[Information shown]
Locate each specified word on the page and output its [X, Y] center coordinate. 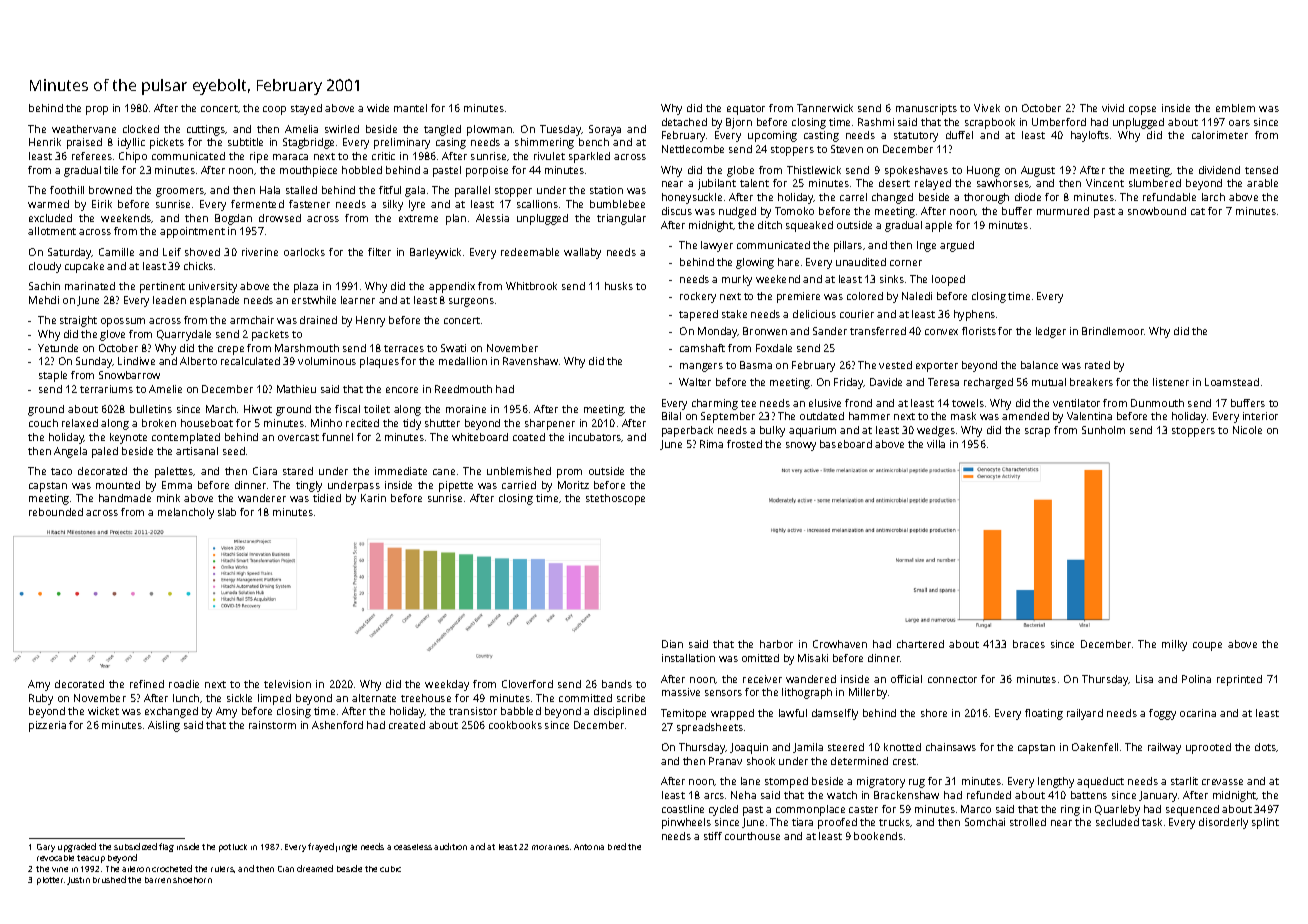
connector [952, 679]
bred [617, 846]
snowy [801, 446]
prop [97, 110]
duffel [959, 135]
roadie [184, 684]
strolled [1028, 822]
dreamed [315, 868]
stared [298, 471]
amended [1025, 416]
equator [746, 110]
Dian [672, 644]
==
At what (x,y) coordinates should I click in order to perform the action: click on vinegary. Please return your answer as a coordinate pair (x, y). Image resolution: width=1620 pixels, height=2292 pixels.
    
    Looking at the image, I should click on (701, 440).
* * *
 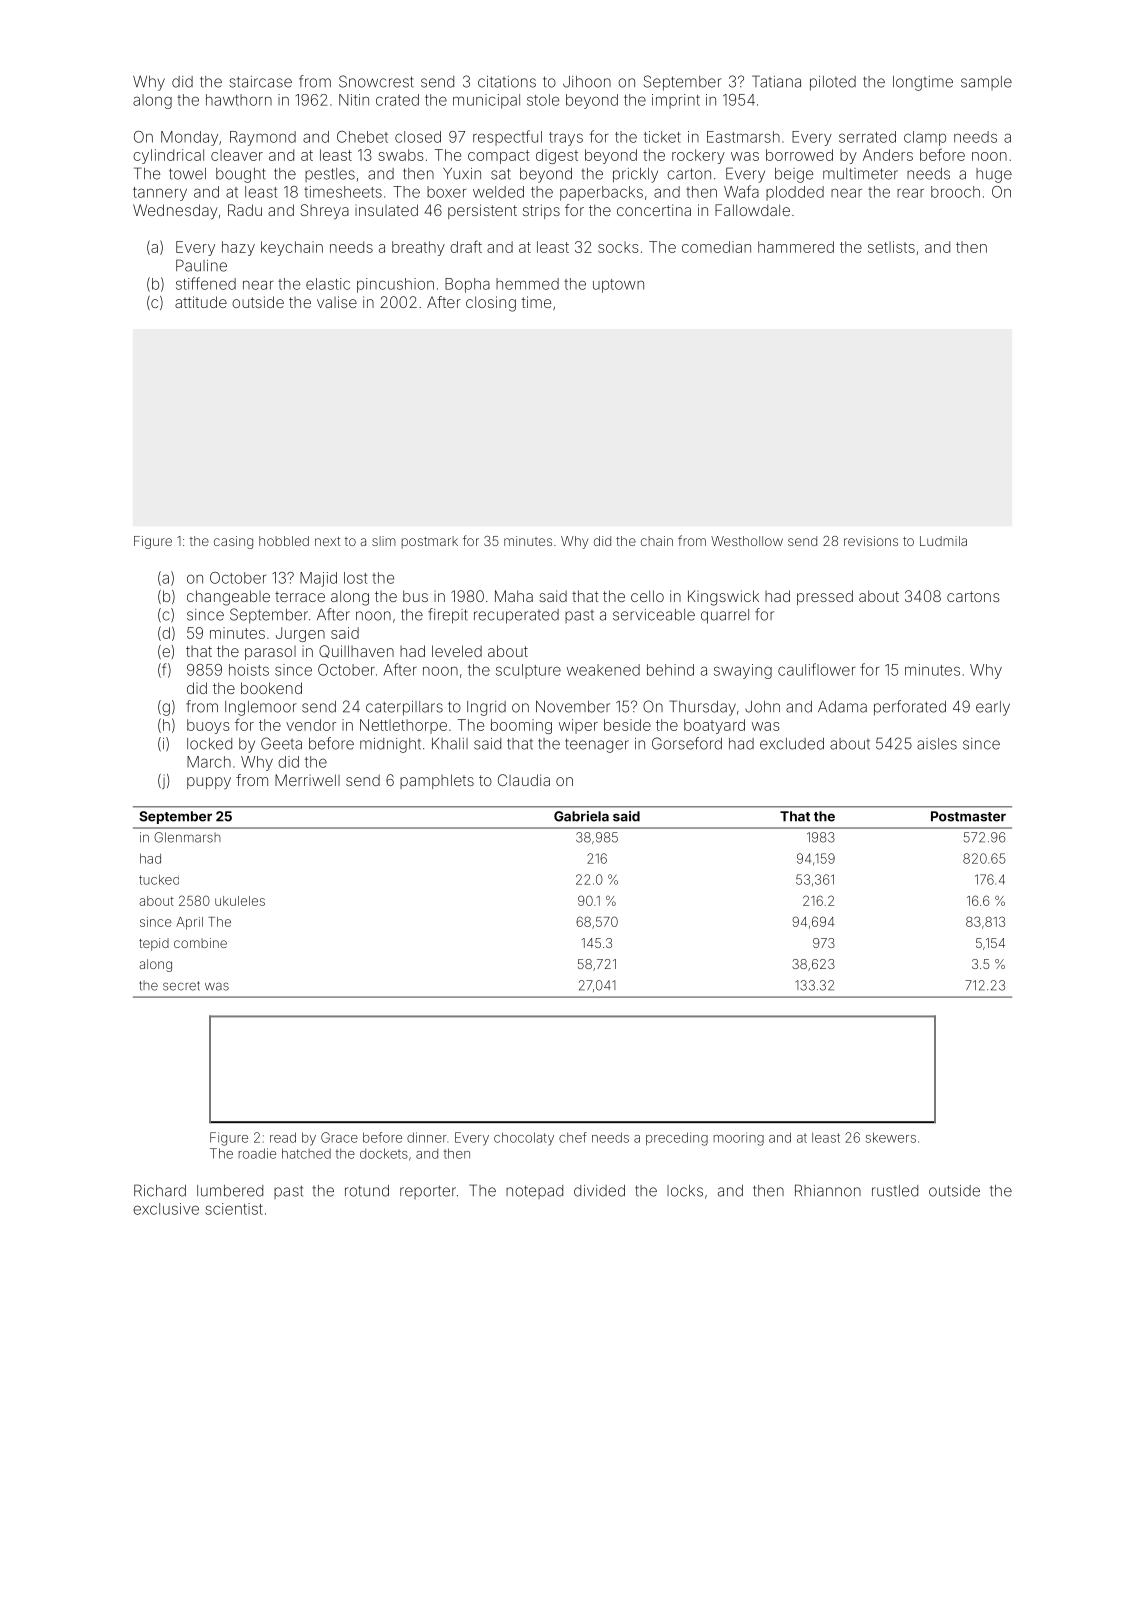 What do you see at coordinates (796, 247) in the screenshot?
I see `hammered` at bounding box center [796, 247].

[What the task asks]
Copy out the items from the line containing "snowy [801, 446]" through the line containing "Dian [672, 644]", with both lines included, reproducing each one character for character.

[Output below]
snowy [801, 446]
prop [97, 110]
duffel [959, 135]
roadie [184, 684]
strolled [1028, 822]
dreamed [315, 868]
stared [298, 471]
amended [1025, 416]
equator [746, 110]
Dian [672, 644]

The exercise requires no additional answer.